*Work item*
In the data below, locate each line with the word "SENS" and list it.

*** Opening Records for processing ***

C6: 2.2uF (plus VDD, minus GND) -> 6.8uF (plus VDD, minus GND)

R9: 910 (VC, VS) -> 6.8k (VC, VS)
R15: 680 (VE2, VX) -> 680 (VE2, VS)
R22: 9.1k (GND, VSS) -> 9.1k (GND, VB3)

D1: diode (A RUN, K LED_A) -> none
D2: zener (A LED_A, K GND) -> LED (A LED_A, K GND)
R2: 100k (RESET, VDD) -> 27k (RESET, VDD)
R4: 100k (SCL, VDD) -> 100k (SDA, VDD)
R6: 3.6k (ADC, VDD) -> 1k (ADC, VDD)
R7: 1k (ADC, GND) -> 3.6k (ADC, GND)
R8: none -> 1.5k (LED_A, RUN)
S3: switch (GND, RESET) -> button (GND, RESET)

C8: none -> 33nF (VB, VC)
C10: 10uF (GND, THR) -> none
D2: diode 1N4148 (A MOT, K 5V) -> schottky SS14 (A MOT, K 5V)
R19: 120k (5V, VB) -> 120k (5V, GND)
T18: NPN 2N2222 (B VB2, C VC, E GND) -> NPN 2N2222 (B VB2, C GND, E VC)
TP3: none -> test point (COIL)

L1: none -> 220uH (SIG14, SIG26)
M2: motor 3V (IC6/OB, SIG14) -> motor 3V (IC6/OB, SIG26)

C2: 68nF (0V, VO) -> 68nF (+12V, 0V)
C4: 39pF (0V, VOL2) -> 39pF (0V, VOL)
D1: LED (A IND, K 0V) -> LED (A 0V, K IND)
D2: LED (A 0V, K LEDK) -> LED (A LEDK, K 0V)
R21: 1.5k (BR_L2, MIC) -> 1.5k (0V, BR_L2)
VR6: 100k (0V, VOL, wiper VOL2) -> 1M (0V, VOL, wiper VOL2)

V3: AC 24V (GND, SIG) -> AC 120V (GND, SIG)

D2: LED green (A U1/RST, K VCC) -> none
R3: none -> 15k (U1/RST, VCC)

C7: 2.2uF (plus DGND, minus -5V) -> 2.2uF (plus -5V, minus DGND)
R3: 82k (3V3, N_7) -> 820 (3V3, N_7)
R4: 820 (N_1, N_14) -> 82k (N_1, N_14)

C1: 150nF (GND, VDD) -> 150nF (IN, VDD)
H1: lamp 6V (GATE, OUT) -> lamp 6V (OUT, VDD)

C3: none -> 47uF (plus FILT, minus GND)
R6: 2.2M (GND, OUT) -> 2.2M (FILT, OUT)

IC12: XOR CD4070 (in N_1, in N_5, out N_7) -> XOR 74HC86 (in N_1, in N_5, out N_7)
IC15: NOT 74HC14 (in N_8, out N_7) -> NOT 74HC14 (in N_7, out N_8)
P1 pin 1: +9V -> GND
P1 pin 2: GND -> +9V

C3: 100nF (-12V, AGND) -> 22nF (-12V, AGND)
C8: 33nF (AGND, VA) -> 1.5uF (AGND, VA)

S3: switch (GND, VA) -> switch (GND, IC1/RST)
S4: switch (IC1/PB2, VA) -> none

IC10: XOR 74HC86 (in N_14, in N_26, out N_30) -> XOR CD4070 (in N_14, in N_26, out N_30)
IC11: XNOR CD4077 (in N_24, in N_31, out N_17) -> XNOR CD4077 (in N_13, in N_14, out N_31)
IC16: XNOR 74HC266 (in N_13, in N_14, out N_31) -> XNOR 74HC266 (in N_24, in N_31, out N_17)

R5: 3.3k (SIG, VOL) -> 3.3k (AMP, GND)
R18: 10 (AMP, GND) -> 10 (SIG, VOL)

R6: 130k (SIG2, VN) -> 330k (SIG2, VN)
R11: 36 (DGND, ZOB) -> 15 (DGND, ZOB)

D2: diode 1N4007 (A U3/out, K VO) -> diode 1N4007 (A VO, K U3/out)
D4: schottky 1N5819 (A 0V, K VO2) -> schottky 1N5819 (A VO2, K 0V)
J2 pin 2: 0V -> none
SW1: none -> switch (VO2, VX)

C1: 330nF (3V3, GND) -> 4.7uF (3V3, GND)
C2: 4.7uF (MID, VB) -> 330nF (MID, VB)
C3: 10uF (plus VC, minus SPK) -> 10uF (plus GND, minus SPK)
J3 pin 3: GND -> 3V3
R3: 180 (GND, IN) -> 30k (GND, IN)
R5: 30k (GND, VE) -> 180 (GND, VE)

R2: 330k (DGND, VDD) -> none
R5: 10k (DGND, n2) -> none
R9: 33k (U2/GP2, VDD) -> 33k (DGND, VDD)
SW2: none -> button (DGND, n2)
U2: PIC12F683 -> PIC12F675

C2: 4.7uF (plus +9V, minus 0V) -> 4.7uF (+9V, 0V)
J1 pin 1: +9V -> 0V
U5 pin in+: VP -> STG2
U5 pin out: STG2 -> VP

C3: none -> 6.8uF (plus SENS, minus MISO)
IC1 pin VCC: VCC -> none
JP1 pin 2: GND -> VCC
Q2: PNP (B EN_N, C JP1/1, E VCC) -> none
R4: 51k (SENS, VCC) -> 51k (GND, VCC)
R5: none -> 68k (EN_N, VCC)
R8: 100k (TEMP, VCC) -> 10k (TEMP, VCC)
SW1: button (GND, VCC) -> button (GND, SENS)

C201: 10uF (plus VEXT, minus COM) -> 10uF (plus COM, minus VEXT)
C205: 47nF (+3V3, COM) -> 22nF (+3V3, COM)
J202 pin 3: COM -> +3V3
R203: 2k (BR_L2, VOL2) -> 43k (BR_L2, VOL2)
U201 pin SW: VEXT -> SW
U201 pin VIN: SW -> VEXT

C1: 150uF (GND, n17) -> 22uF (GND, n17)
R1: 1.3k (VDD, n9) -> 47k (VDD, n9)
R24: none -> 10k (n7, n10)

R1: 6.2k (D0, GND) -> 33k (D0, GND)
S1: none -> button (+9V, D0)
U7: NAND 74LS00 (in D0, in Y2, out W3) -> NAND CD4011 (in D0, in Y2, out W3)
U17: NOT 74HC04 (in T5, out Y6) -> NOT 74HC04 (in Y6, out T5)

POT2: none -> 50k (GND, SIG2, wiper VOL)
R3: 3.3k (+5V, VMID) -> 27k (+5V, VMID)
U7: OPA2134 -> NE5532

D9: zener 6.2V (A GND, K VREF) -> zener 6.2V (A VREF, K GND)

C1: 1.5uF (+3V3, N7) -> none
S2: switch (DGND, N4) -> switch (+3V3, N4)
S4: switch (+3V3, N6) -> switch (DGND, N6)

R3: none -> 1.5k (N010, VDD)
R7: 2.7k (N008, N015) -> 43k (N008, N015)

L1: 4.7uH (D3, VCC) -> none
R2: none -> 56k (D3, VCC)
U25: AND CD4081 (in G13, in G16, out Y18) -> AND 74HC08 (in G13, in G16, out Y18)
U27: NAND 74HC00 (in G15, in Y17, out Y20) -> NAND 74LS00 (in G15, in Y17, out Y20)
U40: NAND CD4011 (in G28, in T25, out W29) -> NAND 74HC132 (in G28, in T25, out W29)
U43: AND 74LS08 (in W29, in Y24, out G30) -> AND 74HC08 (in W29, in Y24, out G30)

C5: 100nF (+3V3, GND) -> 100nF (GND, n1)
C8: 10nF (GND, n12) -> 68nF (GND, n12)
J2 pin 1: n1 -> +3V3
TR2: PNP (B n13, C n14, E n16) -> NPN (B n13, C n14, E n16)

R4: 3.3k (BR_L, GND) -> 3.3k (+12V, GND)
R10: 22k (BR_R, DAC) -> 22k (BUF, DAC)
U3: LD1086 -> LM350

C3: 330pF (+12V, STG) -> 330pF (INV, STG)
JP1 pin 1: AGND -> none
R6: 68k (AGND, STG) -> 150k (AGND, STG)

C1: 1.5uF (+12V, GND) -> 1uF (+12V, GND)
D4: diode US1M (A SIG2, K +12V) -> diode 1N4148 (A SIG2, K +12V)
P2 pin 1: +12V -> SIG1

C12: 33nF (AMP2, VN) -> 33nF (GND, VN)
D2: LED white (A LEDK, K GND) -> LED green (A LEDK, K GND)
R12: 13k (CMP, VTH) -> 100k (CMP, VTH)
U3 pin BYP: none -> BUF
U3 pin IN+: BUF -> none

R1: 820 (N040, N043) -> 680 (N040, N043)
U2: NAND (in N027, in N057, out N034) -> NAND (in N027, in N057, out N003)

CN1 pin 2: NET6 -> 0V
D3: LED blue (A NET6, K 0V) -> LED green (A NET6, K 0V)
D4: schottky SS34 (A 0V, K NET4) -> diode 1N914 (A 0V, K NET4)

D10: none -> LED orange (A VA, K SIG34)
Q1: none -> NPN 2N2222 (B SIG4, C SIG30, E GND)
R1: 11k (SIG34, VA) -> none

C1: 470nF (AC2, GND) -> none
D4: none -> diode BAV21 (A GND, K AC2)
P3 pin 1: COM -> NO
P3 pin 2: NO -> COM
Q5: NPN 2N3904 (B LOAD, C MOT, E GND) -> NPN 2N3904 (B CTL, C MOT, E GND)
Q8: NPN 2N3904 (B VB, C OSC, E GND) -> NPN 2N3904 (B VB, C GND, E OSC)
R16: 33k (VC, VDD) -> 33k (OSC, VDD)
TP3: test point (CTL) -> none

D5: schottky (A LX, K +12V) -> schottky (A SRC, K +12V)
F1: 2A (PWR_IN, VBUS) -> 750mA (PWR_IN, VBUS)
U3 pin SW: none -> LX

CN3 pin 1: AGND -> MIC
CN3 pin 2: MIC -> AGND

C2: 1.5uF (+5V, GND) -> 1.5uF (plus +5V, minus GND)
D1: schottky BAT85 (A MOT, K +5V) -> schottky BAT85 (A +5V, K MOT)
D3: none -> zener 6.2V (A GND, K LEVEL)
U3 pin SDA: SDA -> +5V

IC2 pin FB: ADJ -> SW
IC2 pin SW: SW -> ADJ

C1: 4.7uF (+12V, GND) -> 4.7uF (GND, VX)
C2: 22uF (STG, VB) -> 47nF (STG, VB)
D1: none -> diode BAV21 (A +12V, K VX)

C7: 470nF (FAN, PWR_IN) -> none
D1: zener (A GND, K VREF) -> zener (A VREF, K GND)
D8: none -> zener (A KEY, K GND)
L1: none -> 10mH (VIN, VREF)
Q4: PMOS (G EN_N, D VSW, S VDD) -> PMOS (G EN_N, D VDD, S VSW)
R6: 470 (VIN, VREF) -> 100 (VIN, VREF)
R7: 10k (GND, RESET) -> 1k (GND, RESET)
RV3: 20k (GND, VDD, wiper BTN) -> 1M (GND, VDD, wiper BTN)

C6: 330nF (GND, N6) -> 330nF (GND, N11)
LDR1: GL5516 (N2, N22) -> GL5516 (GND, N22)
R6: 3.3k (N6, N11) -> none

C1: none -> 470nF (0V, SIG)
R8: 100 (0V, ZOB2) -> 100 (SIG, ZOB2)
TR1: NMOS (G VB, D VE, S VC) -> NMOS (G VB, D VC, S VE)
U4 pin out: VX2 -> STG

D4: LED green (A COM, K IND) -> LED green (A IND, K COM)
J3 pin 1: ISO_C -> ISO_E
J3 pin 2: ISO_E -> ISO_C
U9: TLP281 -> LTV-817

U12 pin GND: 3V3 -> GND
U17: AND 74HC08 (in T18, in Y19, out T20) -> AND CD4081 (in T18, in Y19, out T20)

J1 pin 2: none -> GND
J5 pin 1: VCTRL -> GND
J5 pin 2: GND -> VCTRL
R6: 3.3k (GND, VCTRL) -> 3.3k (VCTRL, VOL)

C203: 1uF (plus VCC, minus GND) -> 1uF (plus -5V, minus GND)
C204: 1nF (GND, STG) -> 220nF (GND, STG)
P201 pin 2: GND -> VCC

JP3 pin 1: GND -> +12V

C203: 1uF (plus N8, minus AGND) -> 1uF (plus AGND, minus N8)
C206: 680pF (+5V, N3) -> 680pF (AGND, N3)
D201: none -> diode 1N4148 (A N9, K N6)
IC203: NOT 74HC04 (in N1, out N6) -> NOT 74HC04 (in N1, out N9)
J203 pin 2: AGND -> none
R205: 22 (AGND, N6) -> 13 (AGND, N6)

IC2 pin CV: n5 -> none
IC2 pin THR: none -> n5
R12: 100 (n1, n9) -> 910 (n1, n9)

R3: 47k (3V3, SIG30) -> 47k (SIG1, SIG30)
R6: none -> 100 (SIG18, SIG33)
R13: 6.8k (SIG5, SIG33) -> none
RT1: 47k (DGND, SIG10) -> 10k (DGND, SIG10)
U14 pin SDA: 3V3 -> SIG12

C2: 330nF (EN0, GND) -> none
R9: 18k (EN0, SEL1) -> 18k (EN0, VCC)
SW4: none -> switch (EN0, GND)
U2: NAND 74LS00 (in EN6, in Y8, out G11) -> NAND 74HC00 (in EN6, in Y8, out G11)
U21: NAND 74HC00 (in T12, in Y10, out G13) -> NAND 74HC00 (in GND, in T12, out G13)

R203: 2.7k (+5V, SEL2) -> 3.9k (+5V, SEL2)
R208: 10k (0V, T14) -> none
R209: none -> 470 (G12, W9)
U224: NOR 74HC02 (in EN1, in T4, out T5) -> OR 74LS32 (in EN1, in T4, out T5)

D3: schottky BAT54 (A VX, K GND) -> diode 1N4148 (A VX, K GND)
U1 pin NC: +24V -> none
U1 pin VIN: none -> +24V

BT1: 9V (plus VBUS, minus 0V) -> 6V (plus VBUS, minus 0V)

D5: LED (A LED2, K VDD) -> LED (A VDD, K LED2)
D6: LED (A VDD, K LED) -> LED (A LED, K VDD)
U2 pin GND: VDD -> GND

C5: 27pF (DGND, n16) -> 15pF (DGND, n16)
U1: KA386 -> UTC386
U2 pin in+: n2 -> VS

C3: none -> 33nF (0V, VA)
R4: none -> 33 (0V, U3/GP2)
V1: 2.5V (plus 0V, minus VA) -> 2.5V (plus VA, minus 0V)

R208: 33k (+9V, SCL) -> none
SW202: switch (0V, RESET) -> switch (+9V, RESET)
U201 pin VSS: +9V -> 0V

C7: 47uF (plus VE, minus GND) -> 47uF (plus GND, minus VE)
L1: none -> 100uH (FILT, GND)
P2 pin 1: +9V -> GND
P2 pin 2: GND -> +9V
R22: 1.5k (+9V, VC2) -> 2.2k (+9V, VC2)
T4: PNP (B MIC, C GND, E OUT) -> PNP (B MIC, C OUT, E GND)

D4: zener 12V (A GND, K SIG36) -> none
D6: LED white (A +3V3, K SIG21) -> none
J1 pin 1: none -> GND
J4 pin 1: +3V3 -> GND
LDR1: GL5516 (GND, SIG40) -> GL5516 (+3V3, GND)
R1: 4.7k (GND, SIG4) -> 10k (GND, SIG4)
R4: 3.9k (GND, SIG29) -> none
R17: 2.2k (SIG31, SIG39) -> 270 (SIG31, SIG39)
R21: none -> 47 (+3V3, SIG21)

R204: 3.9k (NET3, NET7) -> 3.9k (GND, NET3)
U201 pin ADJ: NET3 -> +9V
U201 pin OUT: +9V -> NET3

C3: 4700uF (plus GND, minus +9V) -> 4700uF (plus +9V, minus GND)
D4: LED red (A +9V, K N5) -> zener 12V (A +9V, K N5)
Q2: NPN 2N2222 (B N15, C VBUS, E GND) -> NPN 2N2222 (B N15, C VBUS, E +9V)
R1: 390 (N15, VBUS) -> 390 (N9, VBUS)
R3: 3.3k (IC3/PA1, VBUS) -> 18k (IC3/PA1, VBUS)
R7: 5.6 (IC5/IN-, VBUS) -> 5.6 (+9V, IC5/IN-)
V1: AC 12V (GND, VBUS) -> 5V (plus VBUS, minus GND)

*** Closing Records for processing ***

*Response*
C3: none -> 6.8uF (plus SENS, minus MISO)
R4: 51k (SENS, VCC) -> 51k (GND, VCC)
SW1: button (GND, VCC) -> button (GND, SENS)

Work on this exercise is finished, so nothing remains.